* **EXTRACTED MATERIAL**:
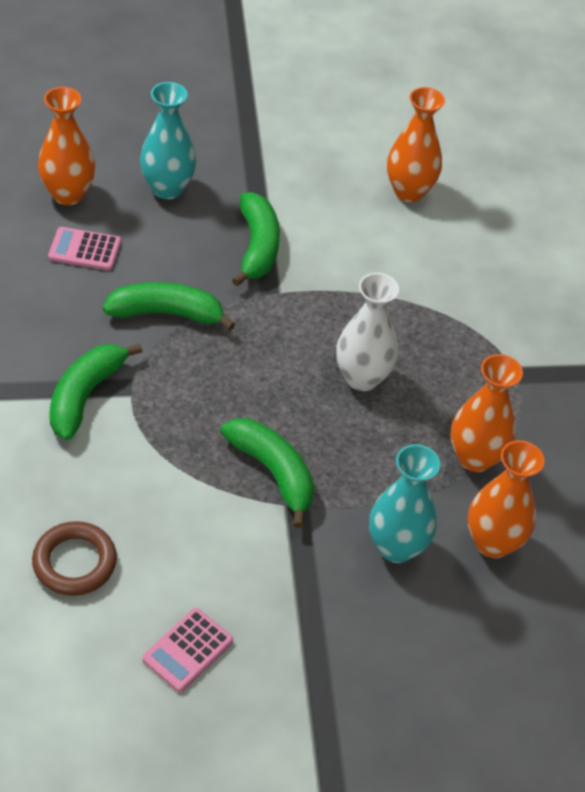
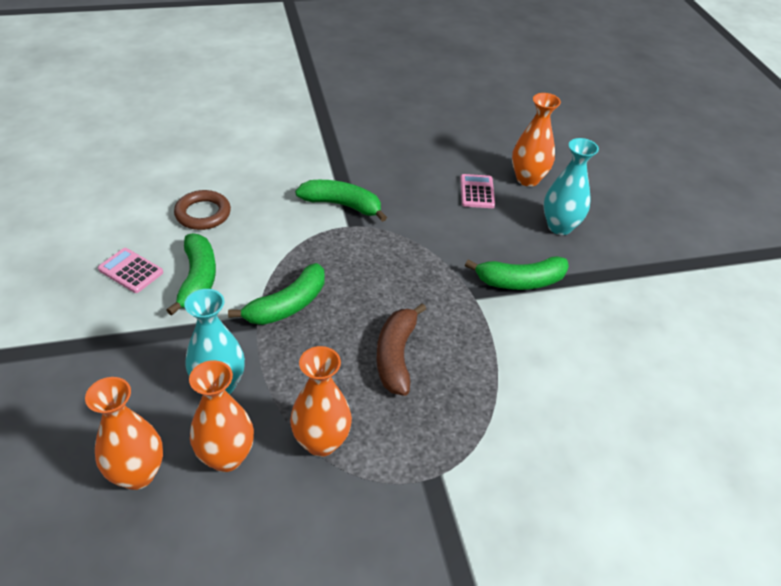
camera: 85 degrees right, 5 degrees down
green banana [103,282,235,331] -> green banana moved to [166,233,216,316]
white vase [336,273,399,391] -> brown banana [376,303,426,396]
orange vase [387,87,445,202] -> orange vase moved to [85,377,163,490]

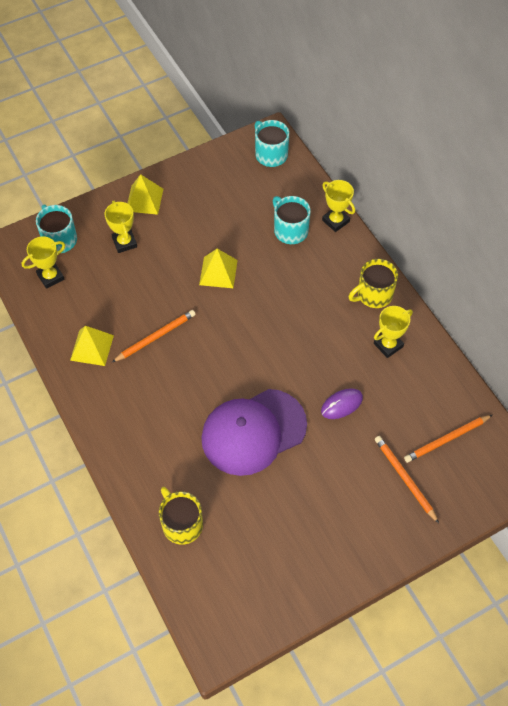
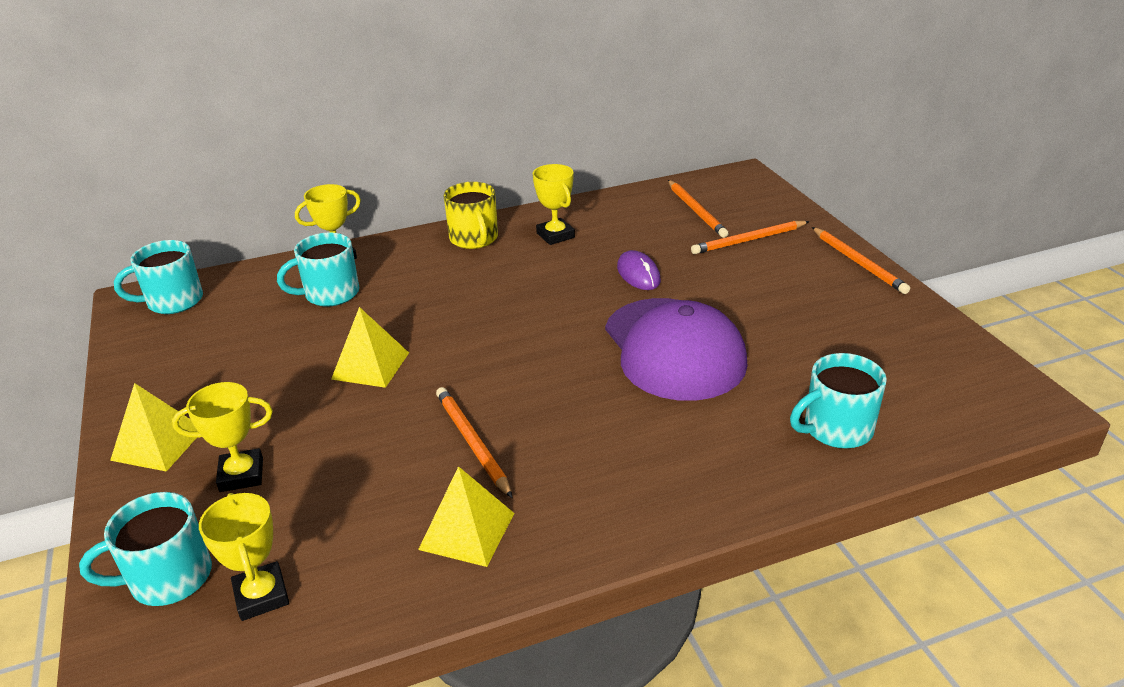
camera: 80 degrees left, 25 degrees down
yellow mug [159,487,203,545] -> turquoise mug [790,353,887,448]
none -> orange pencil [812,227,910,294]

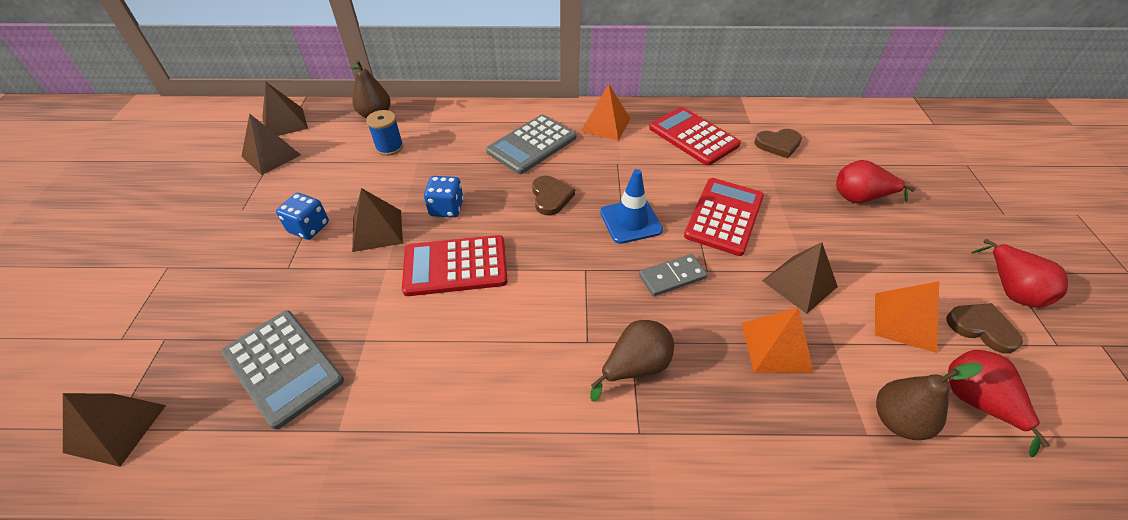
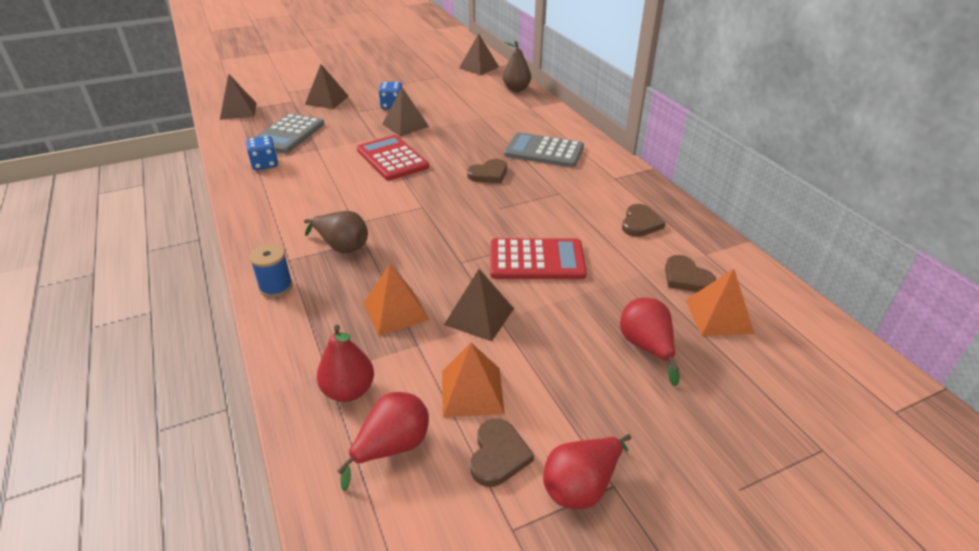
camera: 65 degrees right, 10 degrees down
brown pyramid [241,114,301,175] -> brown pyramid moved to [305,64,349,109]
blue spool [366,110,403,156] -> blue spool moved to [249,244,293,297]
blue dice [424,176,463,218] -> blue dice moved to [246,136,278,170]
orange pyramid [581,84,630,141] -> orange pyramid moved to [685,269,754,336]
blue traffic cone [600,169,663,244] -> none
grey domino [639,254,707,296] -> none
red calculator [649,107,741,166] -> brown heart [622,204,666,237]
brown pear [876,363,982,440] -> red pear [317,325,374,402]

* **WHAT TO PRODUCE**:
Without including any picture, reproduce the material above word for word.

* **SOLVED PROBLEM**:
camera: 85 degrees right, 5 degrees down
green banana [103,282,235,331] -> green banana moved to [166,233,216,316]
white vase [336,273,399,391] -> brown banana [376,303,426,396]
orange vase [387,87,445,202] -> orange vase moved to [85,377,163,490]

camera: 80 degrees left, 25 degrees down
yellow mug [159,487,203,545] -> turquoise mug [790,353,887,448]
none -> orange pencil [812,227,910,294]

camera: 65 degrees right, 10 degrees down
brown pyramid [241,114,301,175] -> brown pyramid moved to [305,64,349,109]
blue spool [366,110,403,156] -> blue spool moved to [249,244,293,297]
blue dice [424,176,463,218] -> blue dice moved to [246,136,278,170]
orange pyramid [581,84,630,141] -> orange pyramid moved to [685,269,754,336]
blue traffic cone [600,169,663,244] -> none
grey domino [639,254,707,296] -> none
red calculator [649,107,741,166] -> brown heart [622,204,666,237]
brown pear [876,363,982,440] -> red pear [317,325,374,402]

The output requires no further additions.